Dataset records –

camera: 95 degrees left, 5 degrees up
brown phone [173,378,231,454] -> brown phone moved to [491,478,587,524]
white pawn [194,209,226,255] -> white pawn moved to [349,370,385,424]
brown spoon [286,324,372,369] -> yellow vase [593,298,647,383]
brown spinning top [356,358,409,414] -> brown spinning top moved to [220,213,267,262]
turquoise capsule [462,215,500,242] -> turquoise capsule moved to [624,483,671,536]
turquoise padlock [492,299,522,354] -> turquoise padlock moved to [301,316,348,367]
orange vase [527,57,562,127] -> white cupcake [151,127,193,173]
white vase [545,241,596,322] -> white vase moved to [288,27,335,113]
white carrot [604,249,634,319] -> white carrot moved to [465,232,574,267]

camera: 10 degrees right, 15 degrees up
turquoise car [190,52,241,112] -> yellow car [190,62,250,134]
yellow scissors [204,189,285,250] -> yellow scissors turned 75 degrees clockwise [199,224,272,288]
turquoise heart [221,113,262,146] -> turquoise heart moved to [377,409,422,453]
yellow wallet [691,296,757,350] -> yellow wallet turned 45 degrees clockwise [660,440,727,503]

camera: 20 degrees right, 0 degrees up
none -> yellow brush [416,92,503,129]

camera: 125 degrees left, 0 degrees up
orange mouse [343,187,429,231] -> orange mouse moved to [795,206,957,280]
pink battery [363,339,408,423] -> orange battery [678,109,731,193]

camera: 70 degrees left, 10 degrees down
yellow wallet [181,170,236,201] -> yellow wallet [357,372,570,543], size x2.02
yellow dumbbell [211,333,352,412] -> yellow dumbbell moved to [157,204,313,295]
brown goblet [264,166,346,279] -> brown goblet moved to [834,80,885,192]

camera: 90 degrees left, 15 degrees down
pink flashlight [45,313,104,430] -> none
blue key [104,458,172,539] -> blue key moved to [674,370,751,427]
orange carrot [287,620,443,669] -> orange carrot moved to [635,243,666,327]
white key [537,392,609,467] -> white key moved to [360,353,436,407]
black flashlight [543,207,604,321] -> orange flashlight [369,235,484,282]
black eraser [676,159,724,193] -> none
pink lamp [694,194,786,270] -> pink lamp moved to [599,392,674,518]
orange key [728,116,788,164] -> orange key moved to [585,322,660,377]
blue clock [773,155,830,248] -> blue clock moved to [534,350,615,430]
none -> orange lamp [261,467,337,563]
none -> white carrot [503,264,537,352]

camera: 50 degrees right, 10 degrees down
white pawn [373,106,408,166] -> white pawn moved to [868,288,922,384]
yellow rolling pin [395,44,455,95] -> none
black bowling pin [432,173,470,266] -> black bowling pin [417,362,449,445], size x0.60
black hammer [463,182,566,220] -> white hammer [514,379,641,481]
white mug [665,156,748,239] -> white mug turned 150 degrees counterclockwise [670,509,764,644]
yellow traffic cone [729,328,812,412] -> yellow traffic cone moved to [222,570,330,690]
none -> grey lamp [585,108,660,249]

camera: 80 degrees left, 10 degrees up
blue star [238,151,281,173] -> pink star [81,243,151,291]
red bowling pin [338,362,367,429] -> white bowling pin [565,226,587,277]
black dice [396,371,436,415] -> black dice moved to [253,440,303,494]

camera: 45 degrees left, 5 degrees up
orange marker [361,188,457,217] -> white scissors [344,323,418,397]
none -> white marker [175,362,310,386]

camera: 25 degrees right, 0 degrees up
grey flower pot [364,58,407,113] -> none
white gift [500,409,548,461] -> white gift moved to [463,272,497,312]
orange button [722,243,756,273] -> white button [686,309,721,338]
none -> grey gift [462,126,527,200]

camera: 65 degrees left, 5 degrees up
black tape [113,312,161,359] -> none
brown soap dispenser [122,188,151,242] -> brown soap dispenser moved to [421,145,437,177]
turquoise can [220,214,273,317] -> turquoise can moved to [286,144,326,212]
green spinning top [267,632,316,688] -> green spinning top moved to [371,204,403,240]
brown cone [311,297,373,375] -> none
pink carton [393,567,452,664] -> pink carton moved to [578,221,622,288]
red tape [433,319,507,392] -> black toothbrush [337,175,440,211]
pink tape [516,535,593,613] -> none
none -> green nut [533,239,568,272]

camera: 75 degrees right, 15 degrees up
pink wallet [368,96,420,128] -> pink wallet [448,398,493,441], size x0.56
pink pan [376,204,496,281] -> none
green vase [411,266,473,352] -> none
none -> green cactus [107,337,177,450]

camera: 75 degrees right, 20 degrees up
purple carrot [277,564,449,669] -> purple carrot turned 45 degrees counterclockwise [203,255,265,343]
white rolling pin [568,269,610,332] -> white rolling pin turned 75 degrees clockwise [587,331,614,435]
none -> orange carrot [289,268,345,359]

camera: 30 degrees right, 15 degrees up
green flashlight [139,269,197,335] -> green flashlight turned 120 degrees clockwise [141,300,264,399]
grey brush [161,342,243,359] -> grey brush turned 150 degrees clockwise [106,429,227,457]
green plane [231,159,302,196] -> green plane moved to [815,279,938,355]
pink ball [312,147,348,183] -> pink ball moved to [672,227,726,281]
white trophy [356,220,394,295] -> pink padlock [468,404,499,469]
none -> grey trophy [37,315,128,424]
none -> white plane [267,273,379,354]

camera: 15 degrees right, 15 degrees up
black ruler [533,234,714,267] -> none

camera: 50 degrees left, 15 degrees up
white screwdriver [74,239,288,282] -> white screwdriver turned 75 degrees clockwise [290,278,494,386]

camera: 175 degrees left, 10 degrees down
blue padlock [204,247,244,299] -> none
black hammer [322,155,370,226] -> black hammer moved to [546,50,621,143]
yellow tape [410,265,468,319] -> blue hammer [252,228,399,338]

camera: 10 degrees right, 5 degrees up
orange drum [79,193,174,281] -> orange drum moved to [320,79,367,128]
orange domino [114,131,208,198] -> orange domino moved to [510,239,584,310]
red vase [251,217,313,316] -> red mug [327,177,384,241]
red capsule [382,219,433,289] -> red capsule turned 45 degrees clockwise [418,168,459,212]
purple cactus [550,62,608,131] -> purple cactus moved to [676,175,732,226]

What to produce – The answer must be every line of the listing that holds the word "plane".

Response –
green plane [231,159,302,196] -> green plane moved to [815,279,938,355]
none -> white plane [267,273,379,354]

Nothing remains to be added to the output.